**EXERCISE PROMPT**
Each record here should be printed again exactly; please leave its pictures out.

**DATA FOR THIS EXERCISE**
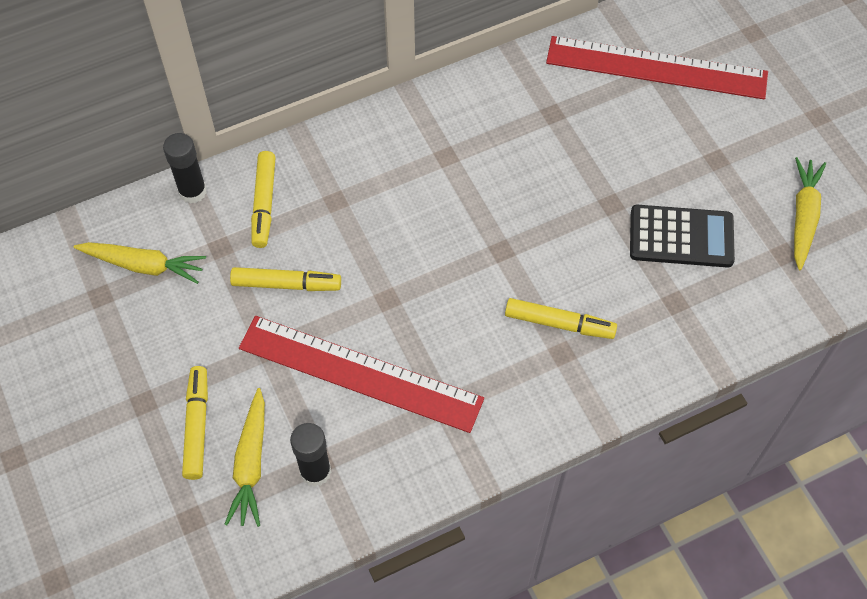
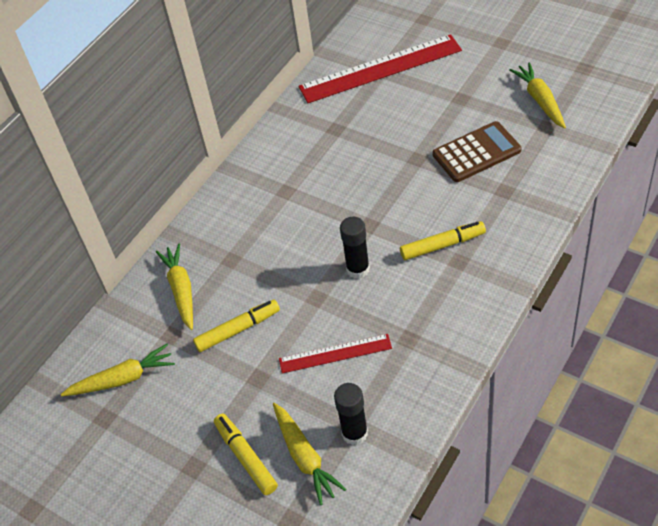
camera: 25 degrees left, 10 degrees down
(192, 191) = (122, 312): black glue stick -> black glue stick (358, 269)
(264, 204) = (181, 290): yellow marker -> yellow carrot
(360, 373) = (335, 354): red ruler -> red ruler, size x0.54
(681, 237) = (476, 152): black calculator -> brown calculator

**OUTPUT OF THE EXERCISE**
camera: 25 degrees left, 10 degrees down
(192, 191) = (122, 312): black glue stick -> black glue stick (358, 269)
(264, 204) = (181, 290): yellow marker -> yellow carrot
(360, 373) = (335, 354): red ruler -> red ruler, size x0.54
(681, 237) = (476, 152): black calculator -> brown calculator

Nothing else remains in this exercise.